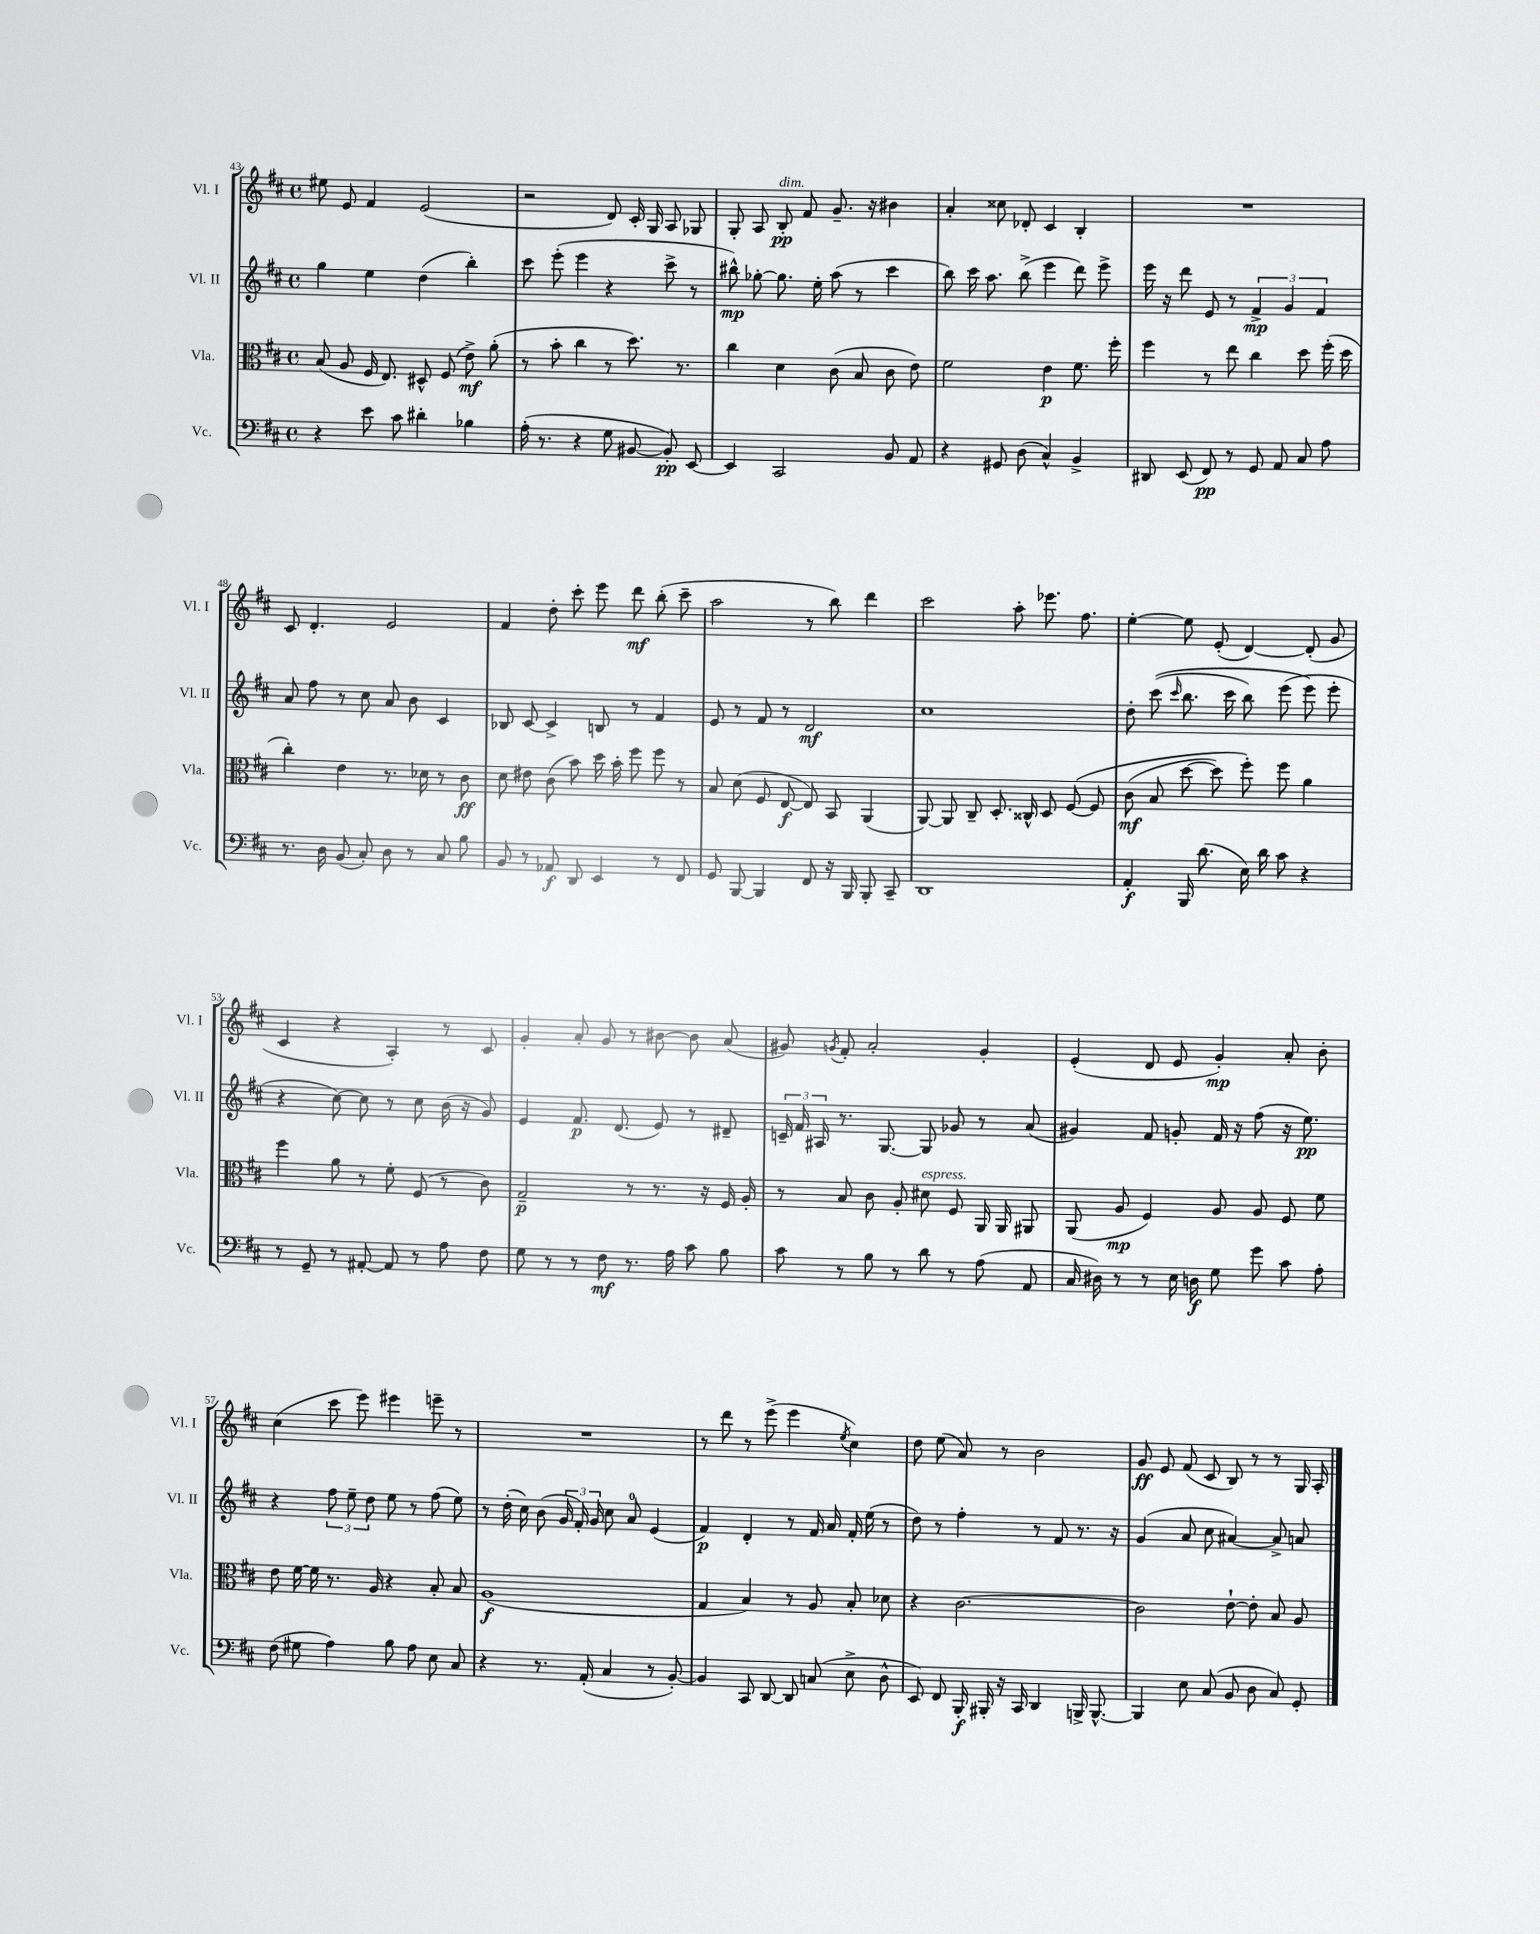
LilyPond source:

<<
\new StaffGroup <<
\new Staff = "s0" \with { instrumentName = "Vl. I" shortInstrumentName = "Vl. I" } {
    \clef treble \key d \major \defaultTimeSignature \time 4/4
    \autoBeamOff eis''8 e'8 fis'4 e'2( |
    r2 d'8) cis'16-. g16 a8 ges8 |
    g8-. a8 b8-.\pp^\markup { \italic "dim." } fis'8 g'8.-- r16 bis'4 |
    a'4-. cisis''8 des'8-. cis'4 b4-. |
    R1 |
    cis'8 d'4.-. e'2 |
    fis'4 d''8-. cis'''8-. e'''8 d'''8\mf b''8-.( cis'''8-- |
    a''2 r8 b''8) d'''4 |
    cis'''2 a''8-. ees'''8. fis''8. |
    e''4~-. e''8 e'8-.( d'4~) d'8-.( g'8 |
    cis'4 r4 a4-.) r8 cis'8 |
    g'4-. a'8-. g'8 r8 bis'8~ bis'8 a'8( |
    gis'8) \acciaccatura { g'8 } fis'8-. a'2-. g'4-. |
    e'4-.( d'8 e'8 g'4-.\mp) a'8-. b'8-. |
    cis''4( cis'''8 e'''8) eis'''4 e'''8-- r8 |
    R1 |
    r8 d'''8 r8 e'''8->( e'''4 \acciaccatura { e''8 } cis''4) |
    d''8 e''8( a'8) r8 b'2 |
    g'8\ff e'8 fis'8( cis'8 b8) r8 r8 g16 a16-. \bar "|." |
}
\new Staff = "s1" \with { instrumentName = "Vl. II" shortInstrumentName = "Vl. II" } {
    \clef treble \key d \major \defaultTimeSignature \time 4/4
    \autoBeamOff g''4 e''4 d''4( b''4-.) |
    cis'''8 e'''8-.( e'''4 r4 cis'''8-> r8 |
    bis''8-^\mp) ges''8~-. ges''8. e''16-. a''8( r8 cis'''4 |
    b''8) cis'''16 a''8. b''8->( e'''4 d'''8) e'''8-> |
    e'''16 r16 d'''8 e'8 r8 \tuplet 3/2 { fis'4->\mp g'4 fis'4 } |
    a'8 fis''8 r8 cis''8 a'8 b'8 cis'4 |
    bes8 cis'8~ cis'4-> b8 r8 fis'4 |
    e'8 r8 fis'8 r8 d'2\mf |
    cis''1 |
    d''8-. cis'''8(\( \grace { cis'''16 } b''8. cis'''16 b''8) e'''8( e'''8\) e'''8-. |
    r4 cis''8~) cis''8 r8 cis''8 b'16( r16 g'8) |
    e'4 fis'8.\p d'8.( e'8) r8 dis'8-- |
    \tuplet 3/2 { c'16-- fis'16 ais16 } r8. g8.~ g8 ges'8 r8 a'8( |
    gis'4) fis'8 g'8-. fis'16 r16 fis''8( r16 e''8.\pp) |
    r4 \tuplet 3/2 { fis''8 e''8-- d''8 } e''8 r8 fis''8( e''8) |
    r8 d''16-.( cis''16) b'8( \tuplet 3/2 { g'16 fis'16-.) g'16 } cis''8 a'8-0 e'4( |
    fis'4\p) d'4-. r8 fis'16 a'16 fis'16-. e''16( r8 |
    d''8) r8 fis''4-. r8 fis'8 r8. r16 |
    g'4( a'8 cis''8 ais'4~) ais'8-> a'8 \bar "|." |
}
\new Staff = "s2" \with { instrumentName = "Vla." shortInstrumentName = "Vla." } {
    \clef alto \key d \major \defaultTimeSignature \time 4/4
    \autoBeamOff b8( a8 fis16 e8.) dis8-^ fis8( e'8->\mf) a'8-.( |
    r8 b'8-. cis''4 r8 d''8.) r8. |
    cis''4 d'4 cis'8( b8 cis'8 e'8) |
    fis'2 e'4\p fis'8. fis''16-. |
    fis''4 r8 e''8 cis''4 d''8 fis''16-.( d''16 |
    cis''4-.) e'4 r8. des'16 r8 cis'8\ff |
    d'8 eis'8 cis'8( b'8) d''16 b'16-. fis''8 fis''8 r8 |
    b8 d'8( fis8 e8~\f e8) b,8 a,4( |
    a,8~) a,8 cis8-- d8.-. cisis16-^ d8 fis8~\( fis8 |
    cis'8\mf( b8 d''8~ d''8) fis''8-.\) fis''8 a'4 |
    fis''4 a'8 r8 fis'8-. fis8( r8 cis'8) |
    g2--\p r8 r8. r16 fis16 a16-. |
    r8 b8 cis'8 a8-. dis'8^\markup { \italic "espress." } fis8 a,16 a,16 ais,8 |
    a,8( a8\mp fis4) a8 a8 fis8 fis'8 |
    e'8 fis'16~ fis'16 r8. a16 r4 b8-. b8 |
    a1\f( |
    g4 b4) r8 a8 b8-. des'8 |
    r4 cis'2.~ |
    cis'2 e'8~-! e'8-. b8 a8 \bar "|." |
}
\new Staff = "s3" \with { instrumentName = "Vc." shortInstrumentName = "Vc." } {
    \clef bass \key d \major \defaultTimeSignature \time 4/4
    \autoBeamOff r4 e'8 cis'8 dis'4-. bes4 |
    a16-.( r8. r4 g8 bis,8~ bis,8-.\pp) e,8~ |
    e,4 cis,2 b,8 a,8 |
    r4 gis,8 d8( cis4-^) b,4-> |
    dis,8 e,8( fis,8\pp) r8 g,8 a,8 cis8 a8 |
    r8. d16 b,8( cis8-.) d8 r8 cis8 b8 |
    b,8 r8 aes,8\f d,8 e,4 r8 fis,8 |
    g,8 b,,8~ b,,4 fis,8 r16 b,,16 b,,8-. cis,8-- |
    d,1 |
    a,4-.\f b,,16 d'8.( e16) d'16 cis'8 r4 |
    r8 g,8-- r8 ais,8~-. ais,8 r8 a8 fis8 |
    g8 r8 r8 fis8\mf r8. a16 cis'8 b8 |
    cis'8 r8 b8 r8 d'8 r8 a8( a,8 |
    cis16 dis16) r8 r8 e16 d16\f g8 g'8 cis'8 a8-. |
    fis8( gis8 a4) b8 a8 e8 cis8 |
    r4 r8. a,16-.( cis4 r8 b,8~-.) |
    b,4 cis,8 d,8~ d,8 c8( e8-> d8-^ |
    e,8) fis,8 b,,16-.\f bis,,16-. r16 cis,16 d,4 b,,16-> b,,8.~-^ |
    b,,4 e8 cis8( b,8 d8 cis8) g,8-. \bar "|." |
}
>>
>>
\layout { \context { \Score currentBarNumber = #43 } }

□ □ □ □

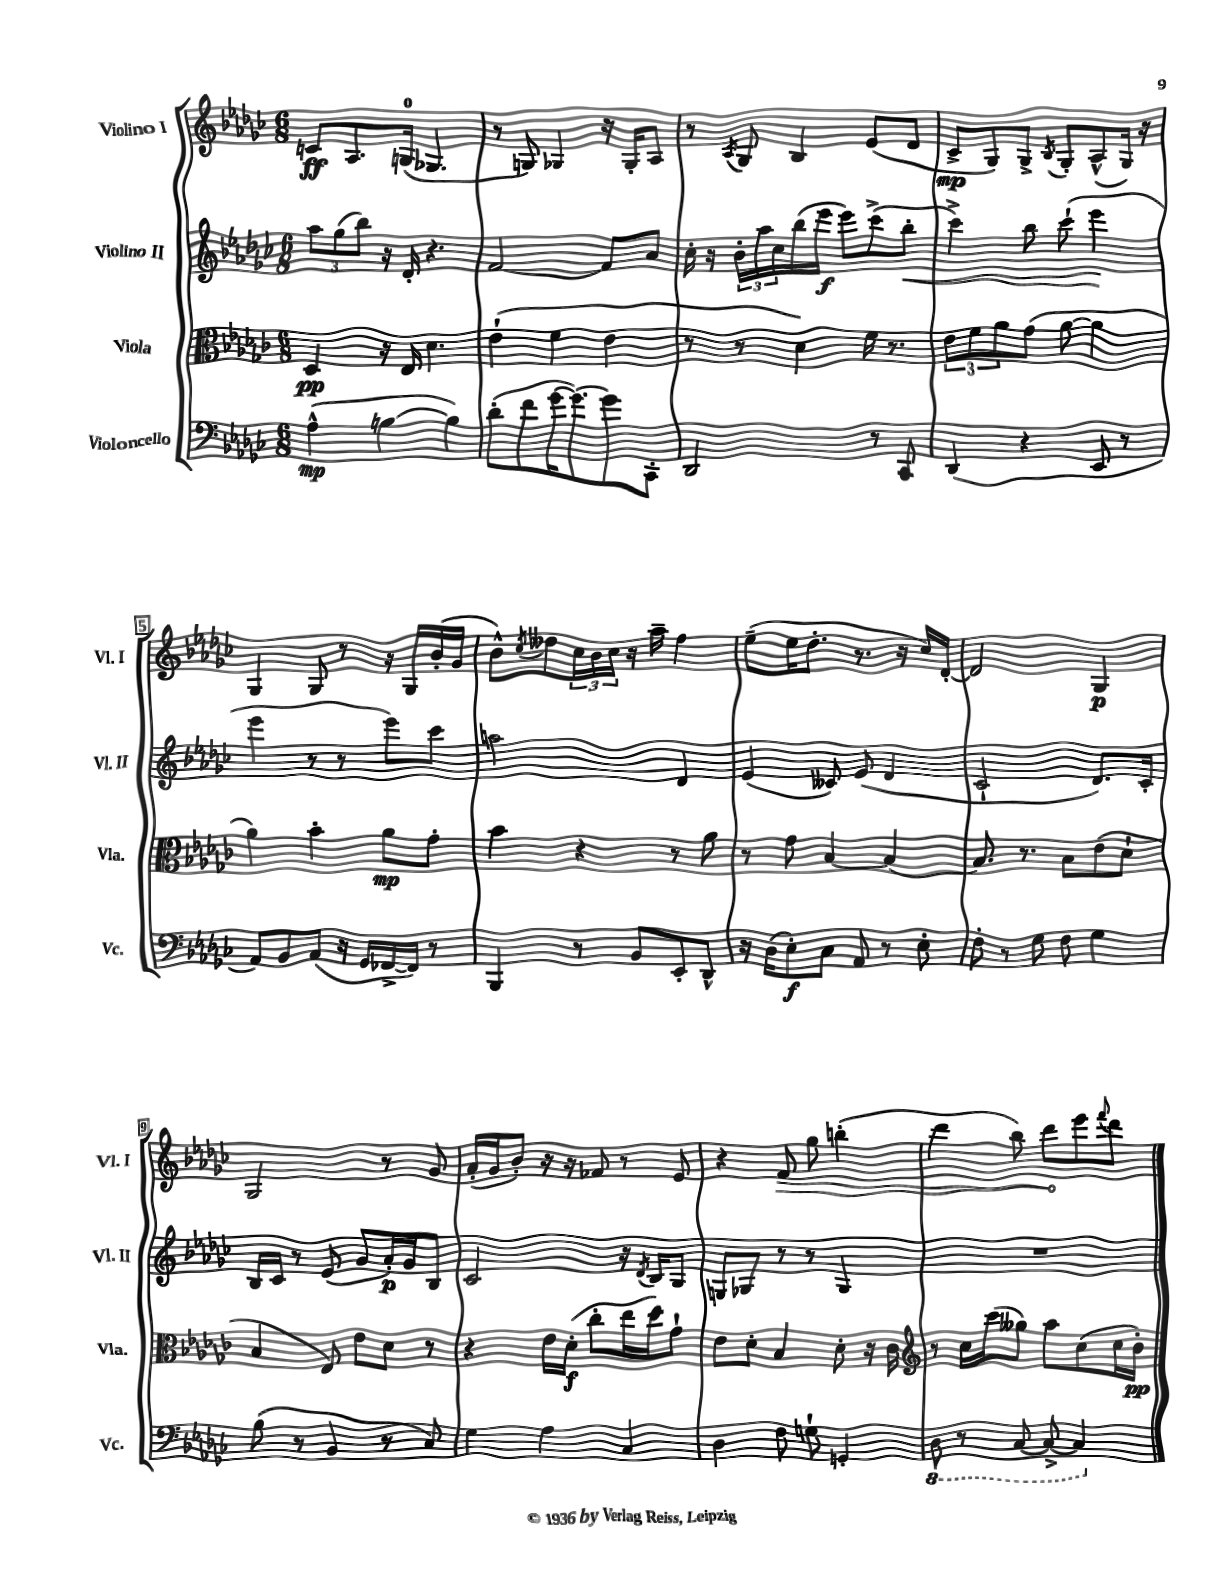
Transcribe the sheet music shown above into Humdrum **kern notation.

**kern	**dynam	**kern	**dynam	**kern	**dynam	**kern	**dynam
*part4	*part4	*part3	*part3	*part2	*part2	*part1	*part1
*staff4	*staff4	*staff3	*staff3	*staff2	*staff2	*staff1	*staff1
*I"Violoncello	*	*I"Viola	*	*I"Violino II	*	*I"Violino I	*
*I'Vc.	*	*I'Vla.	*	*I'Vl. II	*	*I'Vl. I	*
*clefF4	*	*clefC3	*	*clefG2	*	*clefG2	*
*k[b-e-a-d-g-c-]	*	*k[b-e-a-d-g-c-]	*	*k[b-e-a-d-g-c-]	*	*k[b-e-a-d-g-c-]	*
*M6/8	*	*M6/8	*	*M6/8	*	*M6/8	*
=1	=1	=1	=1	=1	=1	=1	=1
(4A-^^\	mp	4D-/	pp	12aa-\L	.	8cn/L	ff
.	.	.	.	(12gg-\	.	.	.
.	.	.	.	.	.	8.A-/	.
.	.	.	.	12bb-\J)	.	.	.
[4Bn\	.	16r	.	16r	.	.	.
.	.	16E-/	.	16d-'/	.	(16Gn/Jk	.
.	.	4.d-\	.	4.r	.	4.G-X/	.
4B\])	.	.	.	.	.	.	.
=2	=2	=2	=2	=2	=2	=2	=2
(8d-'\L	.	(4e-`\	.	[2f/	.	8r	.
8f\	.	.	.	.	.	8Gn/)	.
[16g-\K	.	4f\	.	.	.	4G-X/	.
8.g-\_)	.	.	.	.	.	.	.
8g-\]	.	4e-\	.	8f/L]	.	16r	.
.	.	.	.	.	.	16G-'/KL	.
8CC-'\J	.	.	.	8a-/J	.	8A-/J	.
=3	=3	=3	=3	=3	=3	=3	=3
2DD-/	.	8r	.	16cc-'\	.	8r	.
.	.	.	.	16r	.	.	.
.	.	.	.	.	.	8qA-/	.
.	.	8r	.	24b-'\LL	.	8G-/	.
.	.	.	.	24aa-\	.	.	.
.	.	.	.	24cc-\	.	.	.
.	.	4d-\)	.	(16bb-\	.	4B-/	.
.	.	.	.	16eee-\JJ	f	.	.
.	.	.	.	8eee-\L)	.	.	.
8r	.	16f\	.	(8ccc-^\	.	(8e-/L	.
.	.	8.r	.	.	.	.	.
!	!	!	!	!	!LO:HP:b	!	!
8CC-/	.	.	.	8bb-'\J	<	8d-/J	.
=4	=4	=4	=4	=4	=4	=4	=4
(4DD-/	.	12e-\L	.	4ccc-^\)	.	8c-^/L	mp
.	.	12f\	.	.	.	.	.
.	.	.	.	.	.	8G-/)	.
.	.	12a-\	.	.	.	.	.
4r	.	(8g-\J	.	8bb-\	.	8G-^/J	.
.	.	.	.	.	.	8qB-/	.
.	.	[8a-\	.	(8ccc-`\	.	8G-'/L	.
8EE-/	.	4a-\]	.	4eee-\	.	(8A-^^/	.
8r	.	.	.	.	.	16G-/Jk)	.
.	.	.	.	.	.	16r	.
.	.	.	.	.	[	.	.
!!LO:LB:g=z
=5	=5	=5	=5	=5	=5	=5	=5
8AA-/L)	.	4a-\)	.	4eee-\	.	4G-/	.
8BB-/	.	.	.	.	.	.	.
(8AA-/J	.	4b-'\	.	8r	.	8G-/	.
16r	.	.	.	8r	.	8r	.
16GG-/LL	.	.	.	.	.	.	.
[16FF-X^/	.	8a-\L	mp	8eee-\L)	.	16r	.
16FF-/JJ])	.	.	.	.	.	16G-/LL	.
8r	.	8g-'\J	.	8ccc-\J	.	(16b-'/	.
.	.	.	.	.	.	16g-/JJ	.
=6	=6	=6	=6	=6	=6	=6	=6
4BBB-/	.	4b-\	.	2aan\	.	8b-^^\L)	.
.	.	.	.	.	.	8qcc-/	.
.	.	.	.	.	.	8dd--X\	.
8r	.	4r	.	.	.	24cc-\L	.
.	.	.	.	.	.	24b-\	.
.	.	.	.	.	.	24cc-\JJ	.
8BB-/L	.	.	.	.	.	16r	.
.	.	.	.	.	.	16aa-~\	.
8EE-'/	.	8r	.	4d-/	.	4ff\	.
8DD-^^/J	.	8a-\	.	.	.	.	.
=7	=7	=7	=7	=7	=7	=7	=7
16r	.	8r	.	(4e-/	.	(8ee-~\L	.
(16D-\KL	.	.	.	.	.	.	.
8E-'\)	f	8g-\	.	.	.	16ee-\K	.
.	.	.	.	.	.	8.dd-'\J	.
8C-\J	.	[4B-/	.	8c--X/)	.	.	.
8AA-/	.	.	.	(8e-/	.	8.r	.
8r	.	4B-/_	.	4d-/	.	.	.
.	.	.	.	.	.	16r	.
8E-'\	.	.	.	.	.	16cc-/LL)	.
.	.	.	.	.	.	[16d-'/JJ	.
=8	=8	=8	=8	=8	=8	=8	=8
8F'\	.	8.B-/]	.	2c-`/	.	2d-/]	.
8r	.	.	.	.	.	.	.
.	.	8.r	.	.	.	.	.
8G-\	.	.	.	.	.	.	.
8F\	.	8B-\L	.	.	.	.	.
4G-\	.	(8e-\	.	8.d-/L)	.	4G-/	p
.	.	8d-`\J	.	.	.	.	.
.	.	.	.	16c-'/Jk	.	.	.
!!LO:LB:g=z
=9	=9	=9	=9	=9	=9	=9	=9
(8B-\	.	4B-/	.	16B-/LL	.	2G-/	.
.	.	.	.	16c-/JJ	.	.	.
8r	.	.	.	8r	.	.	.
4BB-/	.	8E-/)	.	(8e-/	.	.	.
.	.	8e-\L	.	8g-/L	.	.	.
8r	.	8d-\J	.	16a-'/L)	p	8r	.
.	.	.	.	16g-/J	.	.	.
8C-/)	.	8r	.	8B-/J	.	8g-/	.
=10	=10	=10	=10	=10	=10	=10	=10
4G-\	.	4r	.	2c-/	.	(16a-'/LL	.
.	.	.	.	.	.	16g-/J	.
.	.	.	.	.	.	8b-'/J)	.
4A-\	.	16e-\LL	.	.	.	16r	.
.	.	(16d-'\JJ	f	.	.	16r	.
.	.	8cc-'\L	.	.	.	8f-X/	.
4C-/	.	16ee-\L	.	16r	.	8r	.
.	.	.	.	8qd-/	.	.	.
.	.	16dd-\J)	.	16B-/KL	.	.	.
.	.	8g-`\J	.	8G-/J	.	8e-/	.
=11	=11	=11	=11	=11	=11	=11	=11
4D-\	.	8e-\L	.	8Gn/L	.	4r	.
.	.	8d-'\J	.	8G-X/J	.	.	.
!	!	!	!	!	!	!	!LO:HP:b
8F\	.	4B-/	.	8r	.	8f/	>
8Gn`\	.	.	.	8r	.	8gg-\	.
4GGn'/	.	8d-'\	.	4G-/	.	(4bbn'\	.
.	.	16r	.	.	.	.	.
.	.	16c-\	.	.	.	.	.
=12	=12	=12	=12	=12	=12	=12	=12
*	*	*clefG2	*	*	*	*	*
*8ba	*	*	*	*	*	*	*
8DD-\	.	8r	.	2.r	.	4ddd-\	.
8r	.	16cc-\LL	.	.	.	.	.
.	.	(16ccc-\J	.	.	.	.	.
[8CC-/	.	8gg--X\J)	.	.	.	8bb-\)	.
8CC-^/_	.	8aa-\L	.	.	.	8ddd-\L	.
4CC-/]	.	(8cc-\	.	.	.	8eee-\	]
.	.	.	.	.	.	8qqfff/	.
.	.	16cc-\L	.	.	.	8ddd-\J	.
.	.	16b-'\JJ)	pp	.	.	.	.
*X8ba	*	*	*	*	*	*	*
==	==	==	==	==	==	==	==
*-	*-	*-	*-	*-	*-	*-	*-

□ □ □ □

● **Instruções da tarefa**
Indique cada uma das linhas acima em que aparece a palavra "with", transcrevendo-as na íntegra.

● **Resposta completa**
\new Staff = "s0" \with { instrumentName = "Vl. I" shortInstrumentName = "Vl. I" } {
\new Staff = "s1" \with { instrumentName = "Vl. II" shortInstrumentName = "Vl. II" } {
\new Staff = "s2" \with { instrumentName = "Vla." shortInstrumentName = "Vla." } {
\new Staff = "s3" \with { instrumentName = "Vc." shortInstrumentName = "Vc." } {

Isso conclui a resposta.